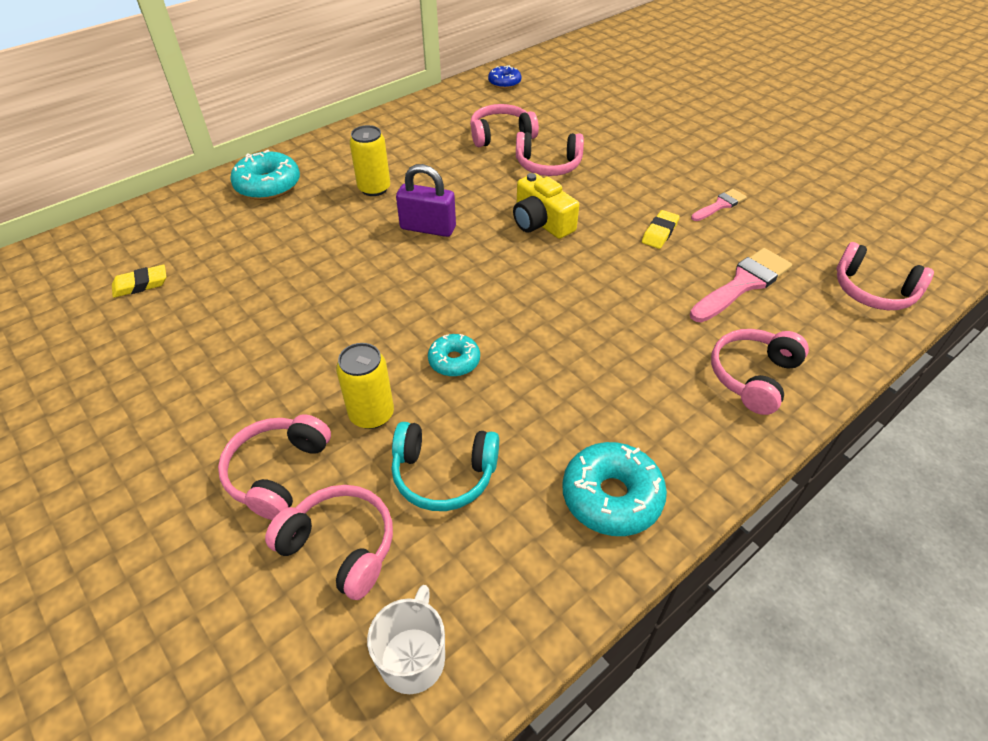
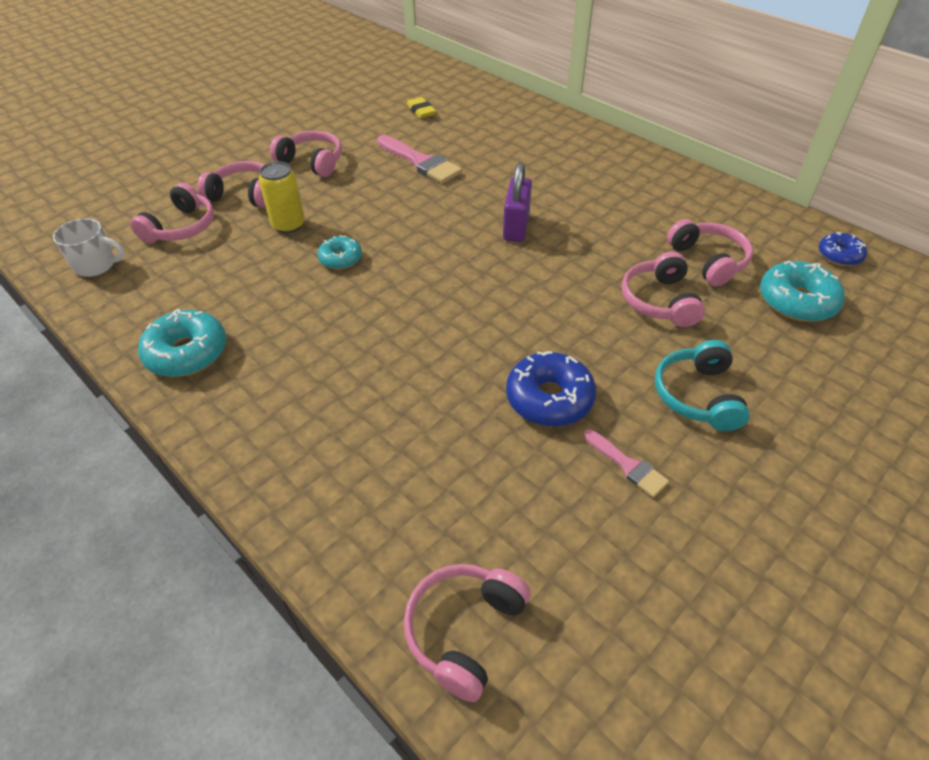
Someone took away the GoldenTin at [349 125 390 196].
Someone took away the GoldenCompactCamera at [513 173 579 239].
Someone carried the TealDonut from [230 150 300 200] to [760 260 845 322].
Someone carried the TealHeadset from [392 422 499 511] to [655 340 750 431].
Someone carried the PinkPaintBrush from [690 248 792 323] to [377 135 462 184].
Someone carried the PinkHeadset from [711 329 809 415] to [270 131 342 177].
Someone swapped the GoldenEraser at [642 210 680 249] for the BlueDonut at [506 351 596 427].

* TASK INSTRUCTIONS: Reproduce every line from the listing above that holds the word "carried".

* WRITTEN SOLUTION:
Someone carried the TealDonut from [230 150 300 200] to [760 260 845 322].
Someone carried the TealHeadset from [392 422 499 511] to [655 340 750 431].
Someone carried the PinkPaintBrush from [690 248 792 323] to [377 135 462 184].
Someone carried the PinkHeadset from [711 329 809 415] to [270 131 342 177].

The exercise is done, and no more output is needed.